= Problem to solve =
Below are some entries. Output each one exactly as it appears.

= Information =
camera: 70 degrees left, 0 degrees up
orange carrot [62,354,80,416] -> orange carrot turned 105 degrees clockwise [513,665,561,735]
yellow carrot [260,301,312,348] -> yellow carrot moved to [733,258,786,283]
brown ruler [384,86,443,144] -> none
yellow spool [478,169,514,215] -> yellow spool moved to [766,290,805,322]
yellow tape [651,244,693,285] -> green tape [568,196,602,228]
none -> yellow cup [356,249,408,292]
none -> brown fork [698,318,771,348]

= Output below =
camera: 70 degrees left, 0 degrees up
orange carrot [62,354,80,416] -> orange carrot turned 105 degrees clockwise [513,665,561,735]
yellow carrot [260,301,312,348] -> yellow carrot moved to [733,258,786,283]
brown ruler [384,86,443,144] -> none
yellow spool [478,169,514,215] -> yellow spool moved to [766,290,805,322]
yellow tape [651,244,693,285] -> green tape [568,196,602,228]
none -> yellow cup [356,249,408,292]
none -> brown fork [698,318,771,348]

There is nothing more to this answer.